■ About this task: Extract from the entries below, exactly as given, only the lines from the line containing "R106: 91k (AGND, n8) -> 91k (3V3, n8)" to the line containing "R5: none -> 5.6k (DAC, HEAT)", both lines included.

*** Information given ***

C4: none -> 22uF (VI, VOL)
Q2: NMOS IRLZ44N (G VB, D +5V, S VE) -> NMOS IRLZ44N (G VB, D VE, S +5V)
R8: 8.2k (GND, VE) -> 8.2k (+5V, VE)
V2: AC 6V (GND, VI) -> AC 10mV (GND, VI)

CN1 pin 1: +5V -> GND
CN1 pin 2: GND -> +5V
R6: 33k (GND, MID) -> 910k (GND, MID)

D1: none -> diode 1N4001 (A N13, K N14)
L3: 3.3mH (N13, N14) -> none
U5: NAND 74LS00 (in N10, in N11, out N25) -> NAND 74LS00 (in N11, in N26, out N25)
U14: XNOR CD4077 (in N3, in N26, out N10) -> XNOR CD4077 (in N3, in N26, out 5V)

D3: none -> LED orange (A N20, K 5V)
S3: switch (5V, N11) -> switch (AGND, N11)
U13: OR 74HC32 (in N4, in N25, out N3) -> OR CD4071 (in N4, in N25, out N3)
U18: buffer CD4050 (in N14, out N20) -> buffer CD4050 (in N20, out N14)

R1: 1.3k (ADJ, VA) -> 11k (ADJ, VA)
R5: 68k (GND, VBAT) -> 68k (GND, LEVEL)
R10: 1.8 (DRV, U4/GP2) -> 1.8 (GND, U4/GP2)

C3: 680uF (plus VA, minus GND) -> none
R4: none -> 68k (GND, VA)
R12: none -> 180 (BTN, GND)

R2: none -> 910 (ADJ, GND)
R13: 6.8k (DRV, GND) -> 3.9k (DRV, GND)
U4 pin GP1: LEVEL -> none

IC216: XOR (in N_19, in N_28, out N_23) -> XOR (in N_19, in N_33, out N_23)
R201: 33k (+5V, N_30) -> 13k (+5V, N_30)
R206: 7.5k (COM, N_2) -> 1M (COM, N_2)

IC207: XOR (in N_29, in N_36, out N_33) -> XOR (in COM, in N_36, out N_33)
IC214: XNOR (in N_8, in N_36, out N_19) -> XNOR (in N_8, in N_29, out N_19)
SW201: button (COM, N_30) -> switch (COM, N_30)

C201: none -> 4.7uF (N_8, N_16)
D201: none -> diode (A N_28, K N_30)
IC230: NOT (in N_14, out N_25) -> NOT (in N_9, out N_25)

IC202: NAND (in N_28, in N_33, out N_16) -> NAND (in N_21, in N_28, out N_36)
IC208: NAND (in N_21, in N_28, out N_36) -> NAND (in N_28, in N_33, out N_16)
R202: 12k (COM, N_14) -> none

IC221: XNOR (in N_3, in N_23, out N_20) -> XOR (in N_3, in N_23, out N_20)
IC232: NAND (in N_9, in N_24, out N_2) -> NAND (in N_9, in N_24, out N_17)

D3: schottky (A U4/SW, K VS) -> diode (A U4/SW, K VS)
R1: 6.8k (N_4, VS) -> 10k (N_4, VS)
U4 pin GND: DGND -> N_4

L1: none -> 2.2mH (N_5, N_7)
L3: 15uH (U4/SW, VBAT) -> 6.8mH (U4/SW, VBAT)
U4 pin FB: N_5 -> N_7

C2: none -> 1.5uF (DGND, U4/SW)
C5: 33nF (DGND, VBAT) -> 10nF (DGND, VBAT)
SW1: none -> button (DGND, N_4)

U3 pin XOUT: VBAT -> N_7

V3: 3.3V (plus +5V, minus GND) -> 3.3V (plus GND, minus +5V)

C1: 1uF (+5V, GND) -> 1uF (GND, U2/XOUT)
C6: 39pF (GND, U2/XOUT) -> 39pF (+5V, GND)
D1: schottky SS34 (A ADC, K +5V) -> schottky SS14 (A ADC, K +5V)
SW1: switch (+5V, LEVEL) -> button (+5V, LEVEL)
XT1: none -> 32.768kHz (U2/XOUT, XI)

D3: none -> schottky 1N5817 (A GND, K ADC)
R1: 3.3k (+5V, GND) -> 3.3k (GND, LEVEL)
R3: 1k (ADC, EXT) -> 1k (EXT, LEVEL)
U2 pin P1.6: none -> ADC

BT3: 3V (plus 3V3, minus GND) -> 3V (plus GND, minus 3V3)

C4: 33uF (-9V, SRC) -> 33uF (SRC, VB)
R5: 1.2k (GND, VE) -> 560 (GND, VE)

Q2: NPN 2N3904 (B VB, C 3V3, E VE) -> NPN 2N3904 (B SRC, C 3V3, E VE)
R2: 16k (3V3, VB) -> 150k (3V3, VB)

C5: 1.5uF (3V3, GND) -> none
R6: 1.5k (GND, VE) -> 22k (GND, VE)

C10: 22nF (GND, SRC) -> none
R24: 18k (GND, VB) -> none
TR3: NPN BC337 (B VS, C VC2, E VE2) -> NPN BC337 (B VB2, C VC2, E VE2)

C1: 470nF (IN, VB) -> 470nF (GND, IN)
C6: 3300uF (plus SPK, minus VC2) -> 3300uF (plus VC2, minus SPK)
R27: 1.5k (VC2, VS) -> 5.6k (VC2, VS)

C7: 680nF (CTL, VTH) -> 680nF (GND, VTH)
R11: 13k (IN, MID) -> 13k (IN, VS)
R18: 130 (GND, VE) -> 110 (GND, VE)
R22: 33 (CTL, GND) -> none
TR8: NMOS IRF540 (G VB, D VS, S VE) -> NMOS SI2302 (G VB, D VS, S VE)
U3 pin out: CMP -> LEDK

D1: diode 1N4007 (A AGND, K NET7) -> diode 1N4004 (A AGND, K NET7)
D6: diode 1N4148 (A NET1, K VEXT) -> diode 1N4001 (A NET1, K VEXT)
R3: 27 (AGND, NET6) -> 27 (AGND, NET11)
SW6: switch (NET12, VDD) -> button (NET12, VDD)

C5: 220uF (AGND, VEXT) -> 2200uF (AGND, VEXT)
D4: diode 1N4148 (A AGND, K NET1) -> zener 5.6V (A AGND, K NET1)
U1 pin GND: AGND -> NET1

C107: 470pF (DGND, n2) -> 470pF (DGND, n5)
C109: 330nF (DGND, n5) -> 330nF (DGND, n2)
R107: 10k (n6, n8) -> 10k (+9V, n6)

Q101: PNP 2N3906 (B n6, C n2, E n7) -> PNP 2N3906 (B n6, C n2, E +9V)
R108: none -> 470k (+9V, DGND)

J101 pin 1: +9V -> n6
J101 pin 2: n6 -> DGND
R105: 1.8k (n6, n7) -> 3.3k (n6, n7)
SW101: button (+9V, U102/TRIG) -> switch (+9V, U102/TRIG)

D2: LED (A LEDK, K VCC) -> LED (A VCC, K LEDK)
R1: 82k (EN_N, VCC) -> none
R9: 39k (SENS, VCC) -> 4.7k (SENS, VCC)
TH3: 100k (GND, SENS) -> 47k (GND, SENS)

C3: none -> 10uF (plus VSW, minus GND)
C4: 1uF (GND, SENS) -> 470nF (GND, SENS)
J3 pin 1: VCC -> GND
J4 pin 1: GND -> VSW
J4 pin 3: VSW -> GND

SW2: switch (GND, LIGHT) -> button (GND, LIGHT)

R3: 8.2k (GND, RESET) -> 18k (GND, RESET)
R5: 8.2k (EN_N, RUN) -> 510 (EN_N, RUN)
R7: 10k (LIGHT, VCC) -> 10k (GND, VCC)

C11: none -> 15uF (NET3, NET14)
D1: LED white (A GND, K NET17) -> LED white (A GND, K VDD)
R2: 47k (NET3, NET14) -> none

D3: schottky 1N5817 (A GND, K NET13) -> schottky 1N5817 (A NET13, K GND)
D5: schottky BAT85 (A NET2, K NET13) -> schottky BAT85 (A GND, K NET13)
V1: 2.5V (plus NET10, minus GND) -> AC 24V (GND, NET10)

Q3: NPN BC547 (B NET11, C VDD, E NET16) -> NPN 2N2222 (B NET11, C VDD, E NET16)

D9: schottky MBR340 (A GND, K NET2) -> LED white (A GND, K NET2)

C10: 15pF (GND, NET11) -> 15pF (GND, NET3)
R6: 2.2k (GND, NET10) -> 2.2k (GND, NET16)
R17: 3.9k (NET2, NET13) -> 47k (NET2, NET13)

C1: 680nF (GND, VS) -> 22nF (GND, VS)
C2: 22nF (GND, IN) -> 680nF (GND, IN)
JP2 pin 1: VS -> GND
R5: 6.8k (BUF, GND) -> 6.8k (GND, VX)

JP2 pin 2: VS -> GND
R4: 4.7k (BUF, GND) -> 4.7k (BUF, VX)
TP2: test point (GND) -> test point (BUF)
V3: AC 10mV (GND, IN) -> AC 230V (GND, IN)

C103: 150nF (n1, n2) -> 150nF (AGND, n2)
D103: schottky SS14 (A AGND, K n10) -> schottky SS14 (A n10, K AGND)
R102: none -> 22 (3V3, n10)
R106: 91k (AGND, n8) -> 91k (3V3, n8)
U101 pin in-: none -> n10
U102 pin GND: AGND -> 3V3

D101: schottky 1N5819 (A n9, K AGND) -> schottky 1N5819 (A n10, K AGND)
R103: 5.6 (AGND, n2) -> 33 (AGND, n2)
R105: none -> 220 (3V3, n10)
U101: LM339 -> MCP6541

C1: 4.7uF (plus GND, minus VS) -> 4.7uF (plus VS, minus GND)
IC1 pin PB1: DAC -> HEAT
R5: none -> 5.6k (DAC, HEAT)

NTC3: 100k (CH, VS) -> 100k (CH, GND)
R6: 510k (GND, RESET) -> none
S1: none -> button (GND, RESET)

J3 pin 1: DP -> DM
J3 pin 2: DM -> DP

*** End of Information given ***

■ Written answer:
R106: 91k (AGND, n8) -> 91k (3V3, n8)
U101 pin in-: none -> n10
U102 pin GND: AGND -> 3V3

D101: schottky 1N5819 (A n9, K AGND) -> schottky 1N5819 (A n10, K AGND)
R103: 5.6 (AGND, n2) -> 33 (AGND, n2)
R105: none -> 220 (3V3, n10)
U101: LM339 -> MCP6541

C1: 4.7uF (plus GND, minus VS) -> 4.7uF (plus VS, minus GND)
IC1 pin PB1: DAC -> HEAT
R5: none -> 5.6k (DAC, HEAT)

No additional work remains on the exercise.